▶ ACTIVITY: Of the material below, only the lines from the line containing "(362, 649) = (621, 194): purple" down to the line containing "(593, 513) = (405, 127): purple" belong in the answer, written out exactly.

▶ AVAILABLE DATA:
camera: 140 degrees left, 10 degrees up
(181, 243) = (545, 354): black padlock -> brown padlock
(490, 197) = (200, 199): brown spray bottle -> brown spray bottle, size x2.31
* * *
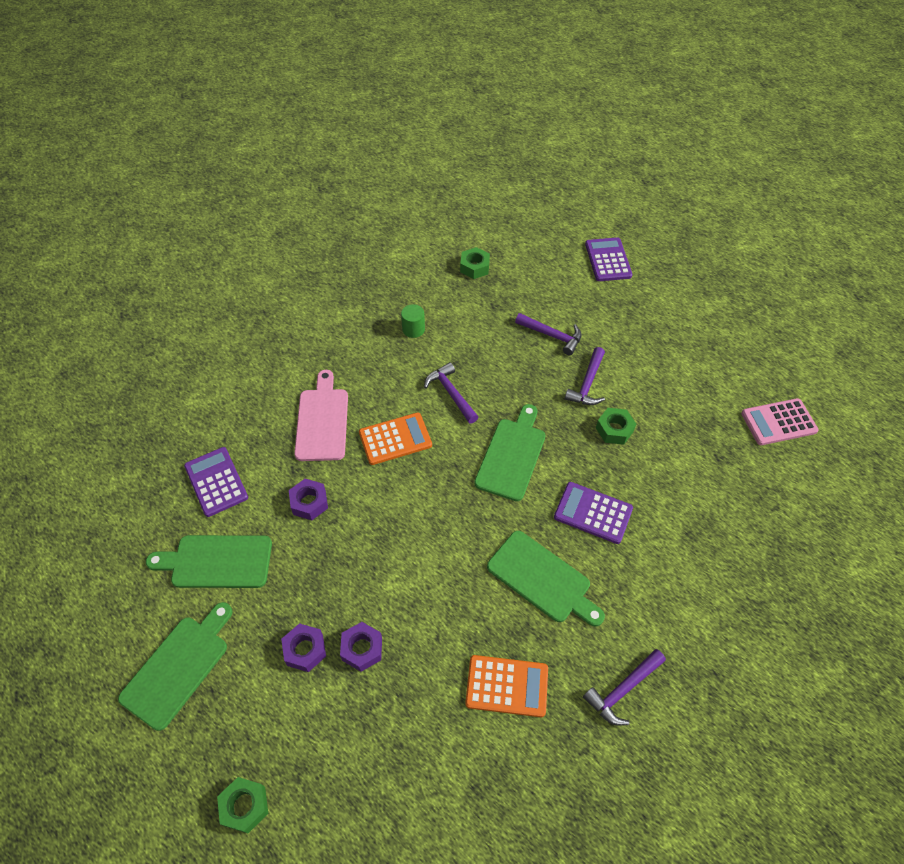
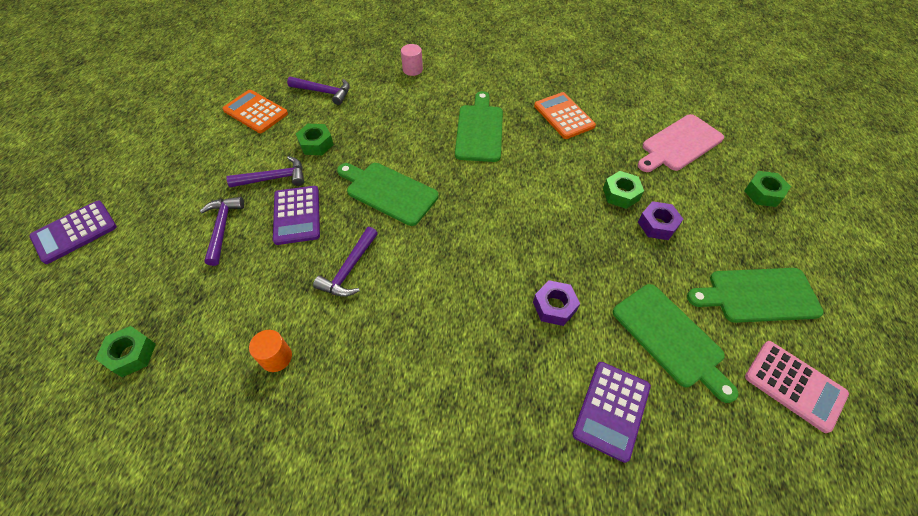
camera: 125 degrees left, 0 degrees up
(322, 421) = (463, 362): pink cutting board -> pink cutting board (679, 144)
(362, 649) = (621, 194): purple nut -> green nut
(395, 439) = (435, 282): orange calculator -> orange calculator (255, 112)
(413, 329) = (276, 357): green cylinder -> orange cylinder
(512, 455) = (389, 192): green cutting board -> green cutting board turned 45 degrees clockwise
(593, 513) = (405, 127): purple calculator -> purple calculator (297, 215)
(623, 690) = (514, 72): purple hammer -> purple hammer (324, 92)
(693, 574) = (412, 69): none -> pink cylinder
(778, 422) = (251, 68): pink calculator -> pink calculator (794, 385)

▶ EXPECTED ANSWER:
(362, 649) = (621, 194): purple nut -> green nut
(395, 439) = (435, 282): orange calculator -> orange calculator (255, 112)
(413, 329) = (276, 357): green cylinder -> orange cylinder
(512, 455) = (389, 192): green cutting board -> green cutting board turned 45 degrees clockwise
(593, 513) = (405, 127): purple calculator -> purple calculator (297, 215)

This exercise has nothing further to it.